== Information provided

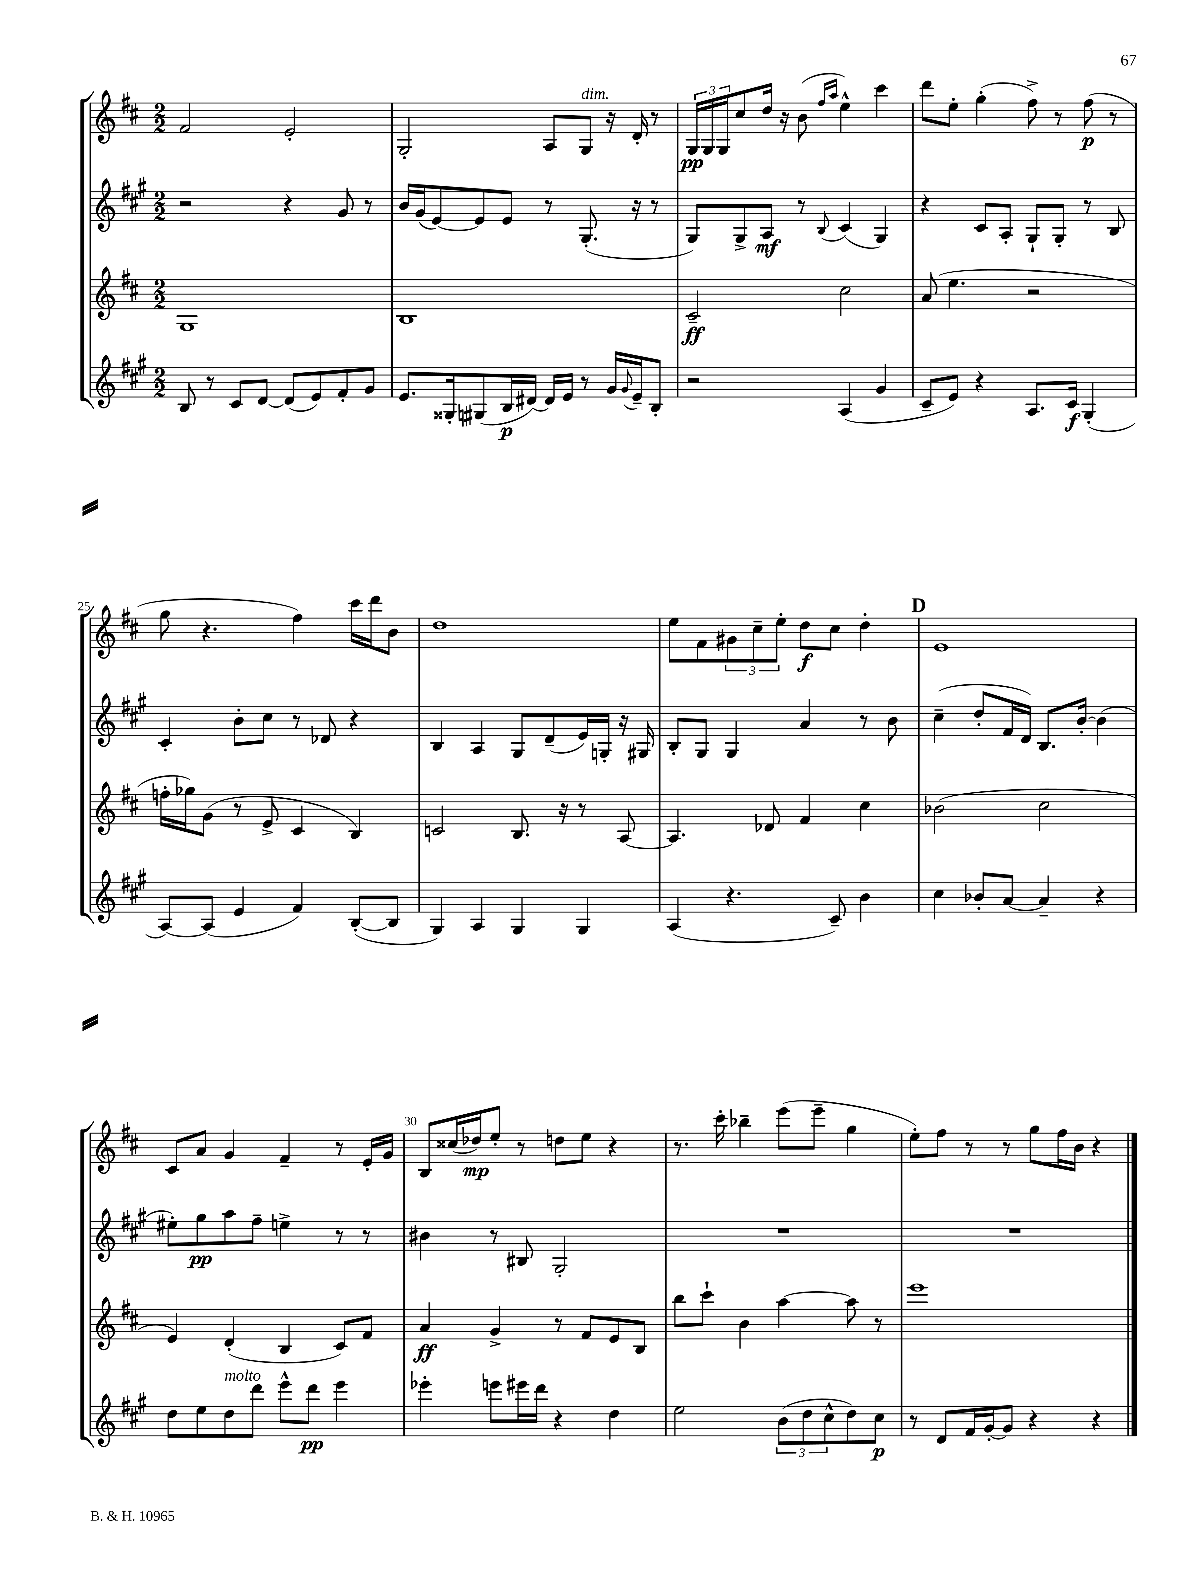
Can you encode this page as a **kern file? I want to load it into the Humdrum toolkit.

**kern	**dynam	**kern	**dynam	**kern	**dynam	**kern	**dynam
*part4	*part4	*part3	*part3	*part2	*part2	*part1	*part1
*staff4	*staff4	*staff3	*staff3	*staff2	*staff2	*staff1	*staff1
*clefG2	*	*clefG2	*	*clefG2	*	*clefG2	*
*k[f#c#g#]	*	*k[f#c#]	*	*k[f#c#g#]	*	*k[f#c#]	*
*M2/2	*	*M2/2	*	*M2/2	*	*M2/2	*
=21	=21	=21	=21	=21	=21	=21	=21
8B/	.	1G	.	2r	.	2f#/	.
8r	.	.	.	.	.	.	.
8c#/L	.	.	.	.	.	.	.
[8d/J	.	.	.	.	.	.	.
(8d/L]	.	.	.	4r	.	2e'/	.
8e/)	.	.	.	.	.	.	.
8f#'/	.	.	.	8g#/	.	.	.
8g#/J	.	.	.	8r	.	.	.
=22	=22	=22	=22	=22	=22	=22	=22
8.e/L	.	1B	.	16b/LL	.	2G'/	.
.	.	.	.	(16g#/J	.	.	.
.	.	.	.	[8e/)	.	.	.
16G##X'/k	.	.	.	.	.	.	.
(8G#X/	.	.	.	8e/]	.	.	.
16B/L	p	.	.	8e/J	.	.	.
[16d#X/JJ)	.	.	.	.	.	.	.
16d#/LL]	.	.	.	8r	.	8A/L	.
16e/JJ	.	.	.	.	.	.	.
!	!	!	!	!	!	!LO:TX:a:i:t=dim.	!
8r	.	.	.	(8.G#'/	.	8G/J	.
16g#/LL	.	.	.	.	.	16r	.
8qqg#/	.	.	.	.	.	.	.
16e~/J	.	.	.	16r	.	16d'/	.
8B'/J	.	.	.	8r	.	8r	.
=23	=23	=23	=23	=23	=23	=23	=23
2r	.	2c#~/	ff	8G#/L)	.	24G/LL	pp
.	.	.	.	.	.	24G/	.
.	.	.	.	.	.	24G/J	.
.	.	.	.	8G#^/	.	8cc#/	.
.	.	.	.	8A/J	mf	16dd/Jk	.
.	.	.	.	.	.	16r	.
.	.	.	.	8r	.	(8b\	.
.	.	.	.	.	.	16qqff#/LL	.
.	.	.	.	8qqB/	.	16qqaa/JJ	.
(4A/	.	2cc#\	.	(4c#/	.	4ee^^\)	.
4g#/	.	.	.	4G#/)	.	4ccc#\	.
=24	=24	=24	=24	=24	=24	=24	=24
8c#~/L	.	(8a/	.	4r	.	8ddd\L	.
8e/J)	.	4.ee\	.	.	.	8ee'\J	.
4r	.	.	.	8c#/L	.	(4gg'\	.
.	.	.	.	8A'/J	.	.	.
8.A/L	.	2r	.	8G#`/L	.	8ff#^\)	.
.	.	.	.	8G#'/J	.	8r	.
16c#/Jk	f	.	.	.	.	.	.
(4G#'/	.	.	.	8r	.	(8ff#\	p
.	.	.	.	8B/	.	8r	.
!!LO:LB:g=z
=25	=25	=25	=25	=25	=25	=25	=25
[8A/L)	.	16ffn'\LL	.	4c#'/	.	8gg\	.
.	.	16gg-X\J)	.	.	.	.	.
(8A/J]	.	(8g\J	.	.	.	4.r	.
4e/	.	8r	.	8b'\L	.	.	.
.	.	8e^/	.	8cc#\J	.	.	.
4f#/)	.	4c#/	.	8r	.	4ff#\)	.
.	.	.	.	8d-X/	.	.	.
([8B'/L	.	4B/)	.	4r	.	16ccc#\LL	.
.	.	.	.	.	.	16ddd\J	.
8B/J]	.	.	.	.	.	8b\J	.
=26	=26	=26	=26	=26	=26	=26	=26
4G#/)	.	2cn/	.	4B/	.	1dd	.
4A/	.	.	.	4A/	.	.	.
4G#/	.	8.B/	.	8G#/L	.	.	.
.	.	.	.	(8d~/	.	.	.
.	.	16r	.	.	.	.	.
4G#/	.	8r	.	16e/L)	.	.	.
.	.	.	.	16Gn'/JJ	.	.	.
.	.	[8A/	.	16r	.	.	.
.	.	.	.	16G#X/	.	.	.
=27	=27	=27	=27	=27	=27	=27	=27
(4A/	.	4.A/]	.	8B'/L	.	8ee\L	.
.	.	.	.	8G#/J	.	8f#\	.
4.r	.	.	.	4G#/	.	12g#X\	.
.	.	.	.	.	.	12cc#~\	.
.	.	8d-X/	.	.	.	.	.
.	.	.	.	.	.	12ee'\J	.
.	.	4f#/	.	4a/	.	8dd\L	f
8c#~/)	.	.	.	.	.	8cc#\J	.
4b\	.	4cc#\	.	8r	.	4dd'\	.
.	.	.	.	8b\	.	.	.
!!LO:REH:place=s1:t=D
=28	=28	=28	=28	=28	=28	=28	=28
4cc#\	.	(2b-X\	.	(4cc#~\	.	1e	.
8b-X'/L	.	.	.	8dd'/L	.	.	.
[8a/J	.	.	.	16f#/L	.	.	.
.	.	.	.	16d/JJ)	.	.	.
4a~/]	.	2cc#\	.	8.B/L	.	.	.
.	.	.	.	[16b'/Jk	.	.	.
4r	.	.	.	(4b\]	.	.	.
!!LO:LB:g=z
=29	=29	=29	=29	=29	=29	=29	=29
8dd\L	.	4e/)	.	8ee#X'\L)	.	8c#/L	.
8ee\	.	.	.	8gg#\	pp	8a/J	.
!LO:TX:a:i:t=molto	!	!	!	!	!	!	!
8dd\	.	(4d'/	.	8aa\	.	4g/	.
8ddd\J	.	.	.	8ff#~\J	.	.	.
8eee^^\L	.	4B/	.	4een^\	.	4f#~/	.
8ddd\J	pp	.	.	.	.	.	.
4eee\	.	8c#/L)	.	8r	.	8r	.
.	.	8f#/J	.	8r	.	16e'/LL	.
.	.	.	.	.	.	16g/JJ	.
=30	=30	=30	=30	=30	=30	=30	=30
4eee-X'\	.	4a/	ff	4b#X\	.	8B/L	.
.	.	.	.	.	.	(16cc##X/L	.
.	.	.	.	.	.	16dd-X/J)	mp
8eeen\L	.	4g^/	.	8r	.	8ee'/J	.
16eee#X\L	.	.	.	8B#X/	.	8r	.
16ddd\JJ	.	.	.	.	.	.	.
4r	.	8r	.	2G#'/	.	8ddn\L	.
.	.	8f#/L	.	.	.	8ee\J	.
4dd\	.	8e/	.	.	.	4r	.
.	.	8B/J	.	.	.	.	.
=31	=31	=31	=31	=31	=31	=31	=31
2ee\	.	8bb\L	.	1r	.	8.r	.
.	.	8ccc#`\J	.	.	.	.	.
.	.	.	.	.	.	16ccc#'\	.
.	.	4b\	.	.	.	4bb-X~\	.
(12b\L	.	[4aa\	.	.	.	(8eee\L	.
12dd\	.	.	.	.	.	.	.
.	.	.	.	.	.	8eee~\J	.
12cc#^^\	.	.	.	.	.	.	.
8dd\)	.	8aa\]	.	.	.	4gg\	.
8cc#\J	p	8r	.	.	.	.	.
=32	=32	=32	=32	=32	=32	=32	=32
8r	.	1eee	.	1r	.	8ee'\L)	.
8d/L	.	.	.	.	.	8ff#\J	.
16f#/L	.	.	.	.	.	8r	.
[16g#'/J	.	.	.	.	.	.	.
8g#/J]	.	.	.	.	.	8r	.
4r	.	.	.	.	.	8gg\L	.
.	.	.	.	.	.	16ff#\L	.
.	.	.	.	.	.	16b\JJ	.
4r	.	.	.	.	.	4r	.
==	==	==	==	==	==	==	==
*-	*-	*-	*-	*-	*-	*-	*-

====

Which lines in the listing above contain the string "kern"? Gather every one of them in full.

Can you encode this page as a **kern file? I want to load it into the Humdrum toolkit.
**kern	**dynam	**kern	**dynam	**kern	**dynam	**kern	**dynam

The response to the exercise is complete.